**Task prompt:** Look below for the line containing "DIGITS pin CLK: A5 -> 6"; from there through the line containing "LCD pin SDA: B7 -> A1", both lines included, please set down each line exactly and nothing else.

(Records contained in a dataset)
--

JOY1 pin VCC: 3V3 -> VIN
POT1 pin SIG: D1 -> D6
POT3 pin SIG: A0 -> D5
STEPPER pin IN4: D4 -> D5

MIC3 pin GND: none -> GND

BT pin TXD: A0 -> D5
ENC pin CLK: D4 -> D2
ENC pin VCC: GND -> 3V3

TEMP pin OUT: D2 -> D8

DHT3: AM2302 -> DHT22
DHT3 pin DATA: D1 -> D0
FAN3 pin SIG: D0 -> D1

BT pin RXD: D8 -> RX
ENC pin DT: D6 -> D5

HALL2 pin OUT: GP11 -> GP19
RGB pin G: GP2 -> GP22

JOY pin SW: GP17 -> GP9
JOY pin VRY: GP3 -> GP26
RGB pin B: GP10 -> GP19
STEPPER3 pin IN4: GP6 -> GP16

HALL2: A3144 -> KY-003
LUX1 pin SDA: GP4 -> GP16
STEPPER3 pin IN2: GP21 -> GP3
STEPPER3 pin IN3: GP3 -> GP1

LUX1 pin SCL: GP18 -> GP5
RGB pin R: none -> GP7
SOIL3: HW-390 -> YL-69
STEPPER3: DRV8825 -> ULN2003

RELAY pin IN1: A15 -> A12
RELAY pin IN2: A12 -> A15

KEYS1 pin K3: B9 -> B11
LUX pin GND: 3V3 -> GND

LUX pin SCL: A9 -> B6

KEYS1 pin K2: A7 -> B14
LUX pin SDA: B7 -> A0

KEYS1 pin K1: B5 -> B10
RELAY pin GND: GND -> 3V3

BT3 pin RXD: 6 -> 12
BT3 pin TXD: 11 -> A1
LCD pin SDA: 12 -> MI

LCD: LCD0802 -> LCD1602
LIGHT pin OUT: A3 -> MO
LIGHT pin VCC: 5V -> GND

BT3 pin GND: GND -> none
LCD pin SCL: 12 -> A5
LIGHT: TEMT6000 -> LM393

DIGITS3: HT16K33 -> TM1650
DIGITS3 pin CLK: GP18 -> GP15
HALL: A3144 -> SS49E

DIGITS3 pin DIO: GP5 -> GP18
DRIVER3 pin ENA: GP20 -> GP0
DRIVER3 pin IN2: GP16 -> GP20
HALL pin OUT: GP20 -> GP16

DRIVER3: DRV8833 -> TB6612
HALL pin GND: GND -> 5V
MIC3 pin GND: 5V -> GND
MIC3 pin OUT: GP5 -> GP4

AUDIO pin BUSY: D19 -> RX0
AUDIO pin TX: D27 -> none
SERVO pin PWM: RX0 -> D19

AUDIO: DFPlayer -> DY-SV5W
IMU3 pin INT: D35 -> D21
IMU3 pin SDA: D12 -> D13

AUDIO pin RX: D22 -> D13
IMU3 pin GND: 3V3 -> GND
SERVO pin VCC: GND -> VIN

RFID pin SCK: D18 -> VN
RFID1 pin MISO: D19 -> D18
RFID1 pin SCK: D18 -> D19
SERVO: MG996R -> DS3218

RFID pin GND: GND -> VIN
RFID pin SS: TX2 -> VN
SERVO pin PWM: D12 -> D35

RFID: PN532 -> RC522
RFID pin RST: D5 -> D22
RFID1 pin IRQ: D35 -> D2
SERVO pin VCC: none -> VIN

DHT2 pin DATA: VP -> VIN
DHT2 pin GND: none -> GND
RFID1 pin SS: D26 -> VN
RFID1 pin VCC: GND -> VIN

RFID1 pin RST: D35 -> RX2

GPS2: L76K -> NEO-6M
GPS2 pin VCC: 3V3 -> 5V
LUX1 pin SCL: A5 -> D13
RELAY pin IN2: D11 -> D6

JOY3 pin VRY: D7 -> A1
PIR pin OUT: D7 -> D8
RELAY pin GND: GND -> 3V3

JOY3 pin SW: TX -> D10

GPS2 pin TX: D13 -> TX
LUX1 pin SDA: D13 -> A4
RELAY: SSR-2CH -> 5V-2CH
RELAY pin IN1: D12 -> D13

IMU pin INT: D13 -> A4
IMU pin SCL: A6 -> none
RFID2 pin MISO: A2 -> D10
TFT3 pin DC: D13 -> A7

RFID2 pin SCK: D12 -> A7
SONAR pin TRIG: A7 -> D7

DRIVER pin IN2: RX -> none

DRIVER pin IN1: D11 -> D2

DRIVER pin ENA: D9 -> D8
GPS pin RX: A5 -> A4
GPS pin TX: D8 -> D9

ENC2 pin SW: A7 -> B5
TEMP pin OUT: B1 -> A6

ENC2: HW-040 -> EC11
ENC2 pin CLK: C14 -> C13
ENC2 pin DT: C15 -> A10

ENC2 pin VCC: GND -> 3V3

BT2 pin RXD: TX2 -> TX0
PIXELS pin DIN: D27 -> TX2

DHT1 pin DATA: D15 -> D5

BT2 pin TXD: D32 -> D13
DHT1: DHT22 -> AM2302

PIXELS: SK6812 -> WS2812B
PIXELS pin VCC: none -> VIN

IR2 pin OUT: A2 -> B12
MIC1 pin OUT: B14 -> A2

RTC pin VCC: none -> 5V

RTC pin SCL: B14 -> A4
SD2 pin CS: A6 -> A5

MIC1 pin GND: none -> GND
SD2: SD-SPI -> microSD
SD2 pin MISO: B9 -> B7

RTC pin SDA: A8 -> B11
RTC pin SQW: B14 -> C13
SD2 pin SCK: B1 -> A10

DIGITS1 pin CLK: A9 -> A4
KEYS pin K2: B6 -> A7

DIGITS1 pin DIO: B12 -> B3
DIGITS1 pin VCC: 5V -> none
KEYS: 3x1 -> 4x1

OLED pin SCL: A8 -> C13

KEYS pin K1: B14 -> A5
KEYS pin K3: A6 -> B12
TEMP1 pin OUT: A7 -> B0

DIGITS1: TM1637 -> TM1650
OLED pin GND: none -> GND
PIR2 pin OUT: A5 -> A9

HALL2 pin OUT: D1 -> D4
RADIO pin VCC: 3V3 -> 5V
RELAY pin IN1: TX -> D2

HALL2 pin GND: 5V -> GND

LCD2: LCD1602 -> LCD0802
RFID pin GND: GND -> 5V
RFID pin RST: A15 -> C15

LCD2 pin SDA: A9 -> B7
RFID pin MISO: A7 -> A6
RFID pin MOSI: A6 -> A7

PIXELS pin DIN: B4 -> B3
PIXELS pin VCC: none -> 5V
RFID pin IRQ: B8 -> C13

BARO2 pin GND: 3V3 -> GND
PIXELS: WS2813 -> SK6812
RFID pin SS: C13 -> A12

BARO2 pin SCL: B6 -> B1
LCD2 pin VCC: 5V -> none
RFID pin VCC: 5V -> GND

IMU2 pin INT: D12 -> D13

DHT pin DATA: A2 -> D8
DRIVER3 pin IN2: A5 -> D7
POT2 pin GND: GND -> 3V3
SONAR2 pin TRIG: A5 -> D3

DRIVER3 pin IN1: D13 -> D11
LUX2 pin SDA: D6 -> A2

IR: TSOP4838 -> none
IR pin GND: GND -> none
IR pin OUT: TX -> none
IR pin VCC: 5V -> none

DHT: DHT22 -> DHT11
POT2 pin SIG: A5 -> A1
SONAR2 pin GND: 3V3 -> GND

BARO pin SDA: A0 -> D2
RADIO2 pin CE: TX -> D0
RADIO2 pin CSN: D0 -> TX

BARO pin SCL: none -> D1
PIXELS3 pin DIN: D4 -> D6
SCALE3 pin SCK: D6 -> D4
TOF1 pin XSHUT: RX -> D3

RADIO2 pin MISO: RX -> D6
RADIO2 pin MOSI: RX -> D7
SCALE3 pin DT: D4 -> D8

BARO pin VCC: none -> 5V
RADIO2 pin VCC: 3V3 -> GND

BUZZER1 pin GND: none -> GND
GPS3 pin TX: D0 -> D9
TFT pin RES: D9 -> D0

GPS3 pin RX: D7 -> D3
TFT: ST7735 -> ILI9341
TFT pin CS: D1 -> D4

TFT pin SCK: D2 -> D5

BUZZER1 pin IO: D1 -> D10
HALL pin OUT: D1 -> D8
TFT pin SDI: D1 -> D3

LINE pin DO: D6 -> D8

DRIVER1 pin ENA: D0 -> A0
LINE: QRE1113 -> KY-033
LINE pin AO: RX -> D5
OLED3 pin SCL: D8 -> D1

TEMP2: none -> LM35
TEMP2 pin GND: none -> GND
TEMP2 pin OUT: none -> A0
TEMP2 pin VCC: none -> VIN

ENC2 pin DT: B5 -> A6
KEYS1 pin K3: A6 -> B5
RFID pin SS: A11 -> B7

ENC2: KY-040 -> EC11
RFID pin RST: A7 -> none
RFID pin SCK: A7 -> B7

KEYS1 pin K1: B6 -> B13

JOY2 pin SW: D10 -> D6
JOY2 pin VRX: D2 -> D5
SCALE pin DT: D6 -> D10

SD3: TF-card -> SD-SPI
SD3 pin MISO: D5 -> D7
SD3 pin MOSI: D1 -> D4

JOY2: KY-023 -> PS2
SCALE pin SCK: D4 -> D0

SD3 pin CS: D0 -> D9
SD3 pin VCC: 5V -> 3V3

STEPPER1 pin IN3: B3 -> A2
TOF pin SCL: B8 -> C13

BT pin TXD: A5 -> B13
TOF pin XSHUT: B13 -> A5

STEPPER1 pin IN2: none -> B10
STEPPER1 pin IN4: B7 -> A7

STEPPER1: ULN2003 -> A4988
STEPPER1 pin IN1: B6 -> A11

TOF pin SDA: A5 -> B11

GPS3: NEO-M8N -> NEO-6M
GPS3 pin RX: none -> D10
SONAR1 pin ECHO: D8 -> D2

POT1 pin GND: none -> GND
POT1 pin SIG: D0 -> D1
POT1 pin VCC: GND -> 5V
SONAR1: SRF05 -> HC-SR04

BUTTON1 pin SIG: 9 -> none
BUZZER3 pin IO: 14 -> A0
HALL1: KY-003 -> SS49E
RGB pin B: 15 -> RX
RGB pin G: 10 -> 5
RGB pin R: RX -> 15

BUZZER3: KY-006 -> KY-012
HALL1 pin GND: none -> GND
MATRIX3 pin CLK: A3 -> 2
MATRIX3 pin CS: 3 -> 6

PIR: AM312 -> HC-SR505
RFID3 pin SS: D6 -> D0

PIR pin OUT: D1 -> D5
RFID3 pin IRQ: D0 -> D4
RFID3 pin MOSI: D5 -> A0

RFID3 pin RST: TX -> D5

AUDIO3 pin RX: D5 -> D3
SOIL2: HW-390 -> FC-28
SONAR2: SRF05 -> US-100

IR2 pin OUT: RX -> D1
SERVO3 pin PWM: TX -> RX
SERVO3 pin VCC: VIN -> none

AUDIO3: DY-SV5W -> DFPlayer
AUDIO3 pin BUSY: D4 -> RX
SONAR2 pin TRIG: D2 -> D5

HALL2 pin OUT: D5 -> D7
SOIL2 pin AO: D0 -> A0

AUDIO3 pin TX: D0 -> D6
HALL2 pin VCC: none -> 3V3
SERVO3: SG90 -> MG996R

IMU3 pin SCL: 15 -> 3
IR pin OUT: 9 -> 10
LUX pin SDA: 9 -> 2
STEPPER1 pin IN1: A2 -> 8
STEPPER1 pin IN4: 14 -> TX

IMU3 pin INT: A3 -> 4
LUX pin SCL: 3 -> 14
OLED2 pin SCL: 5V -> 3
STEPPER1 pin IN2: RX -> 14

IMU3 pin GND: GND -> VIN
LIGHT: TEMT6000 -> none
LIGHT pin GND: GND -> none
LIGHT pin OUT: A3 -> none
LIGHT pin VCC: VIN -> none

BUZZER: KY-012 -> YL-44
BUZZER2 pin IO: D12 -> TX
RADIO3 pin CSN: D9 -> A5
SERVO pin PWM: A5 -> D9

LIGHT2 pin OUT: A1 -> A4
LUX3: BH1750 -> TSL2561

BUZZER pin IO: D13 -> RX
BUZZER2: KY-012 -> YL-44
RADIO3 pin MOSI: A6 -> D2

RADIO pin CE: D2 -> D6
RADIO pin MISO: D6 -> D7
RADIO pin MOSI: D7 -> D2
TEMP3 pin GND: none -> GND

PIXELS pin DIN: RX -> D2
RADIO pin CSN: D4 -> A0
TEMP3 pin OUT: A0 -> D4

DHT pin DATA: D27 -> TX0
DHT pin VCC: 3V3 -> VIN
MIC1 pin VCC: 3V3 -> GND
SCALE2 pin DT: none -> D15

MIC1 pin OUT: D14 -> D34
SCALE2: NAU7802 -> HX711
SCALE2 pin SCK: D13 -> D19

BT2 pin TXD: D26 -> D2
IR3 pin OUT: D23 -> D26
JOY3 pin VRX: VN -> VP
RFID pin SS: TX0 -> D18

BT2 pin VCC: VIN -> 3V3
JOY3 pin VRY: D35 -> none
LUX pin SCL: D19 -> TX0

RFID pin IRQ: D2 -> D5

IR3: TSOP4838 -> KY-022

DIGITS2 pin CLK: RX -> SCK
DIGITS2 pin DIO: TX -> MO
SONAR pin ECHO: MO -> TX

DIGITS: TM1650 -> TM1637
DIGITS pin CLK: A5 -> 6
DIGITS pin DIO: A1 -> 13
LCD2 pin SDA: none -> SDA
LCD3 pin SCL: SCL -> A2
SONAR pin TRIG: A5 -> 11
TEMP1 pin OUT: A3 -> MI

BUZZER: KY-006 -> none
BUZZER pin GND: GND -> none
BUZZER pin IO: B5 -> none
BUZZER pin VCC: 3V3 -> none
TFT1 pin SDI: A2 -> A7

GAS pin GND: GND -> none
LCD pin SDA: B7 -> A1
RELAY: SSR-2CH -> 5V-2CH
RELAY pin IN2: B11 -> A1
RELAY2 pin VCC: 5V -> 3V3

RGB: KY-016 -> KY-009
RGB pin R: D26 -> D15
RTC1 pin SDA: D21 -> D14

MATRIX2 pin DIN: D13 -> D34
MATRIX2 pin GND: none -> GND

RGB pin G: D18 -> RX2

--

**Response to this task:**
DIGITS pin CLK: A5 -> 6
DIGITS pin DIO: A1 -> 13
LCD2 pin SDA: none -> SDA
LCD3 pin SCL: SCL -> A2
SONAR pin TRIG: A5 -> 11
TEMP1 pin OUT: A3 -> MI

BUZZER: KY-006 -> none
BUZZER pin GND: GND -> none
BUZZER pin IO: B5 -> none
BUZZER pin VCC: 3V3 -> none
TFT1 pin SDI: A2 -> A7

GAS pin GND: GND -> none
LCD pin SDA: B7 -> A1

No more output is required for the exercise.